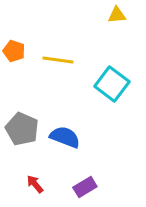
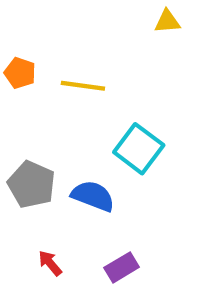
cyan square: (112, 84) -> (139, 149), moved

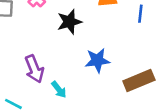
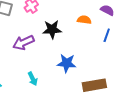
purple arrow: (34, 69) -> (23, 43), moved, turned 75

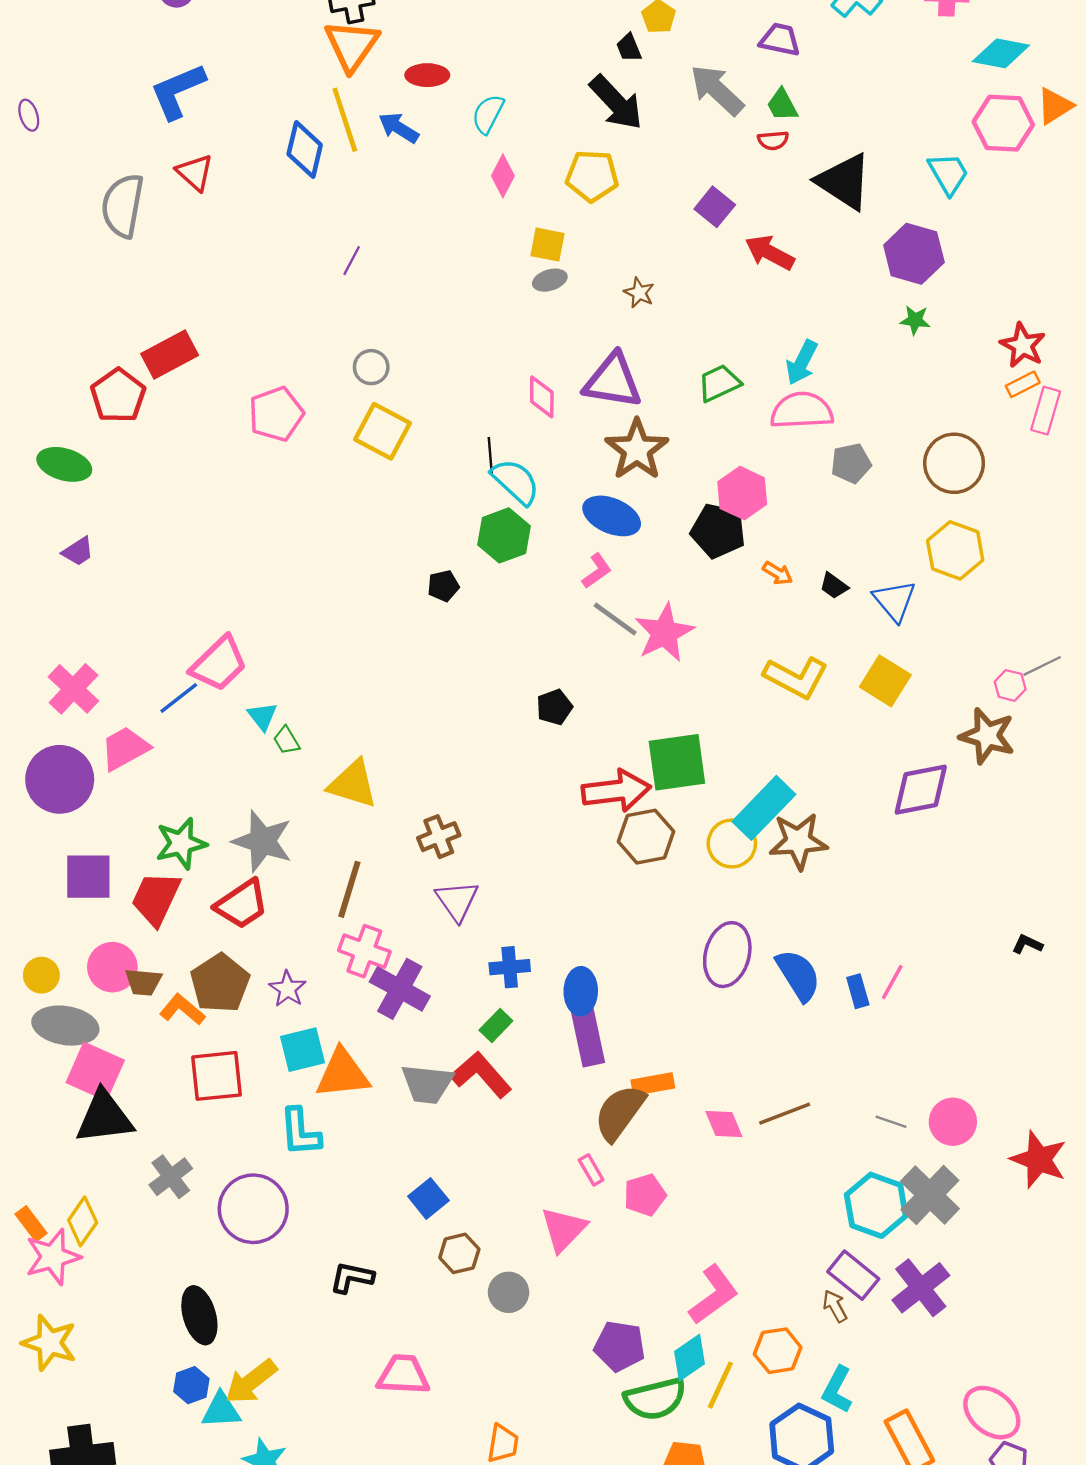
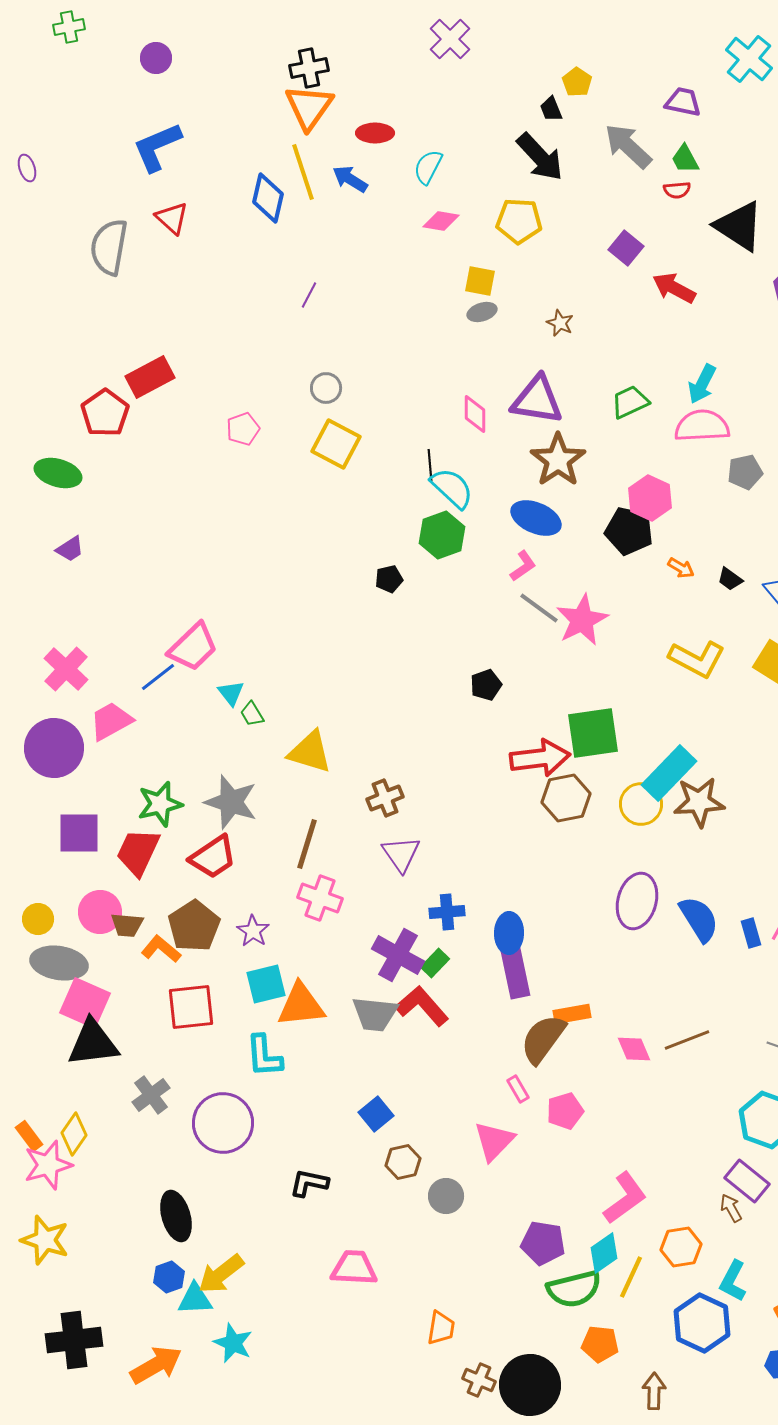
pink diamond: (503, 176) -> (441, 221), turned 72
pink pentagon: (276, 414) -> (243, 429), size x0.7
purple cross: (400, 989) -> (398, 955), moved

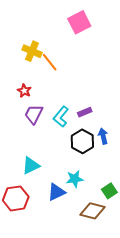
=-=-=-=-=
The expected output is the whole listing, word for word, minus its pictures.

cyan square: (112, 84) -> (139, 149), moved

purple arrow: (34, 69) -> (23, 43), moved, turned 75

pink diamond: (503, 176) -> (441, 221), turned 72
pink pentagon: (276, 414) -> (243, 429), size x0.7
purple cross: (400, 989) -> (398, 955), moved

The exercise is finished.